EXERCISE REQUIREMENTS –
Starting at the line with "Q1: NMOS (G", repeat every line exactly until the records end, including the last one.

Edit tracking data
──────
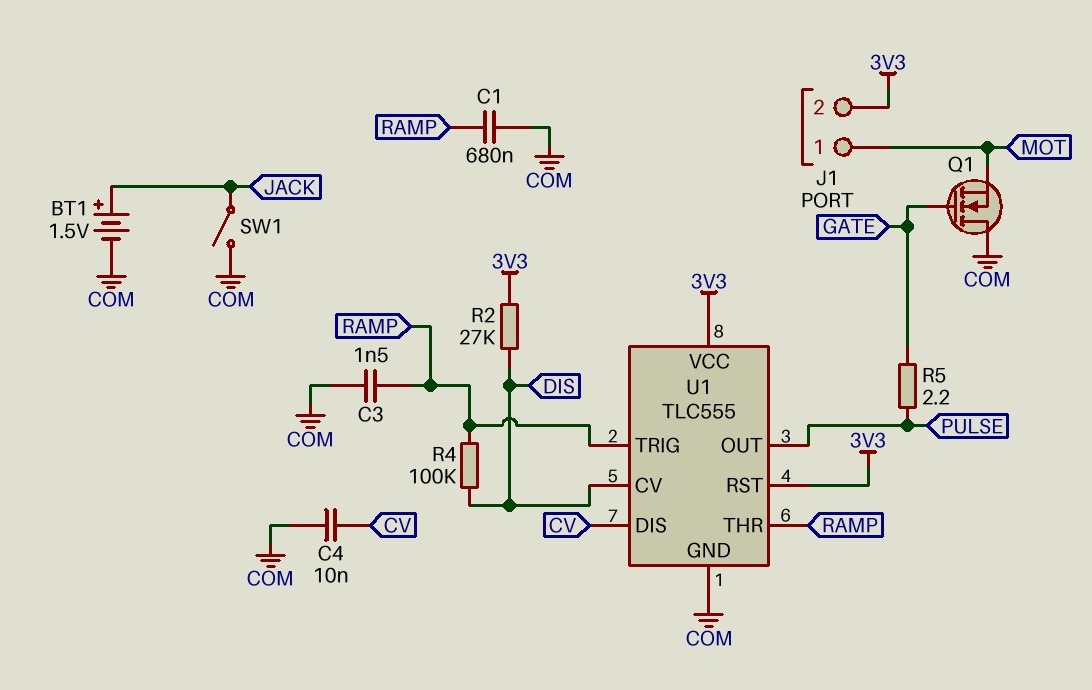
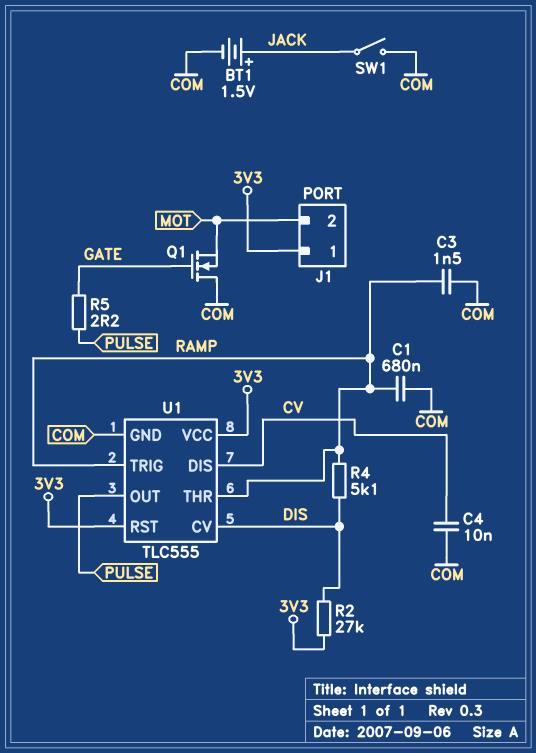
J1 pin 1: MOT -> 3V3
J1 pin 2: 3V3 -> MOT
R4: 100k (DIS, RAMP) -> 5.1k (DIS, RAMP)

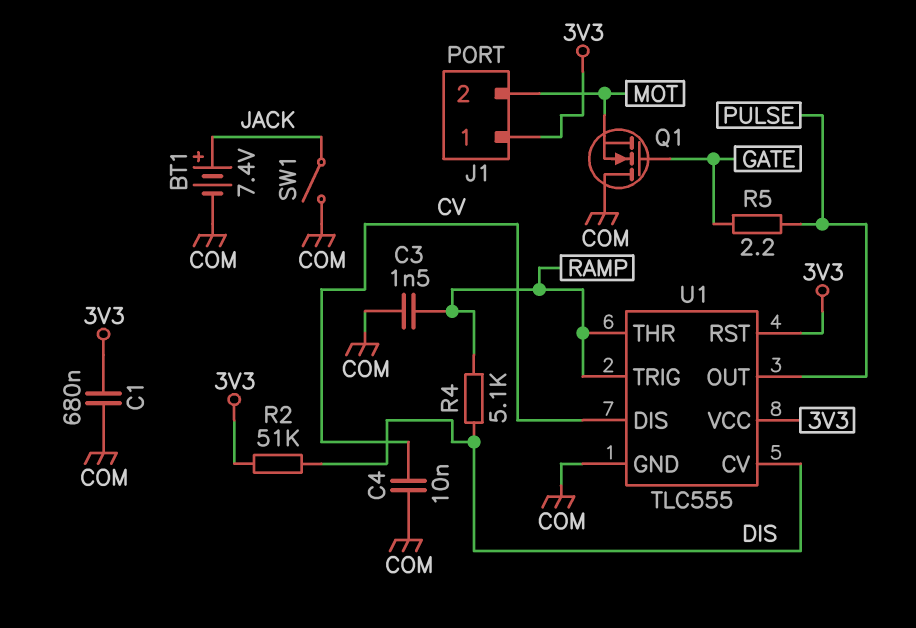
BT1: 1.5V (plus JACK, minus COM) -> 7.4V (plus JACK, minus COM)
C1: 680nF (COM, RAMP) -> 680nF (3V3, COM)
R2: 27k (3V3, DIS) -> 51k (3V3, DIS)

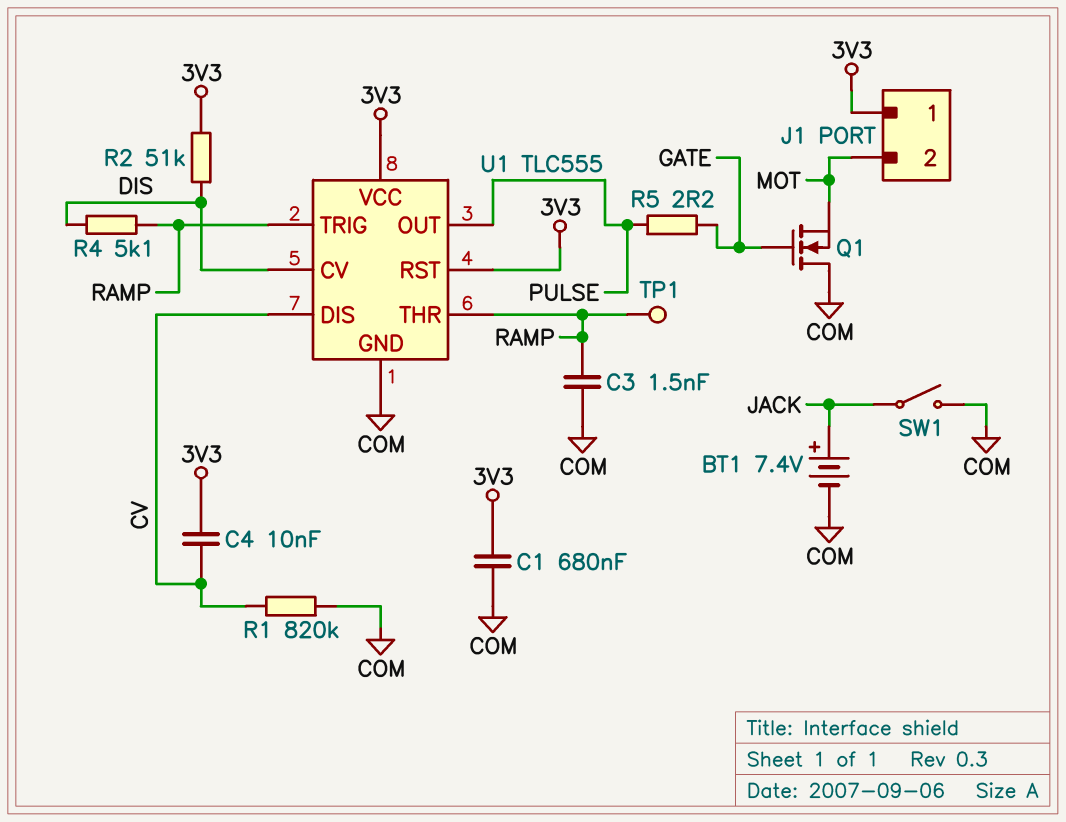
C4: 10nF (COM, CV) -> 10nF (3V3, CV)
R1: none -> 820k (COM, CV)
TP1: none -> test point (RAMP)

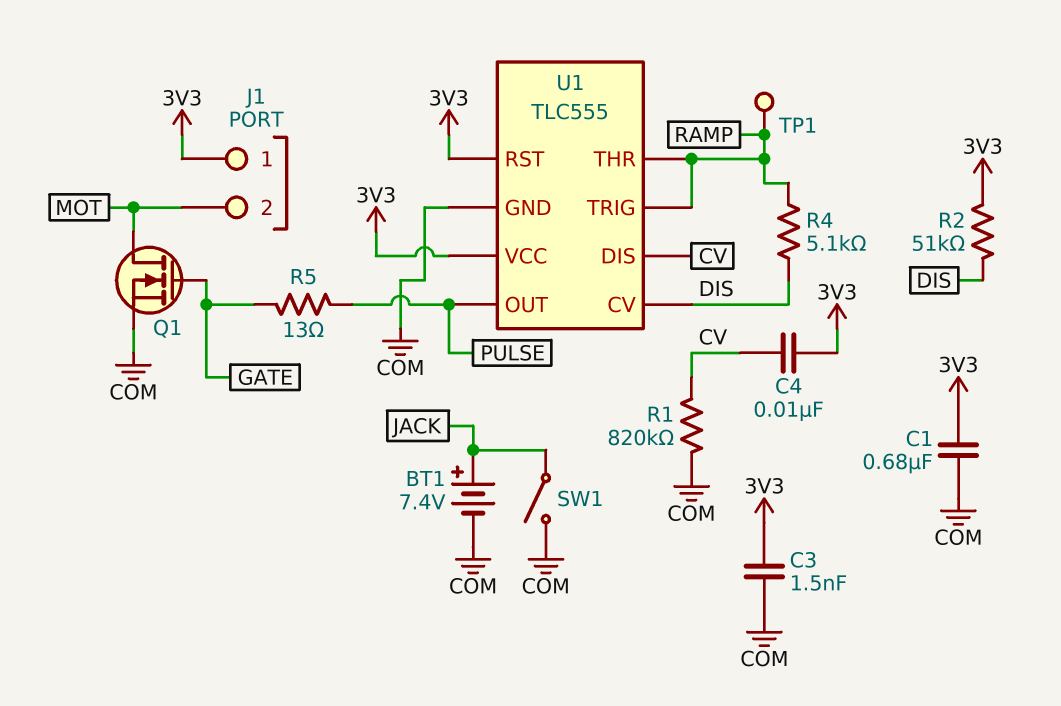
C3: 1.5nF (COM, RAMP) -> 1.5nF (3V3, COM)
Q1: NMOS (G GATE, D COM, S MOT) -> NMOS (G GATE, D MOT, S COM)
R5: 2.2 (GATE, PULSE) -> 13 (GATE, PULSE)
──────
RESPONSE FOR THIS EXERCISE –
Q1: NMOS (G GATE, D COM, S MOT) -> NMOS (G GATE, D MOT, S COM)
R5: 2.2 (GATE, PULSE) -> 13 (GATE, PULSE)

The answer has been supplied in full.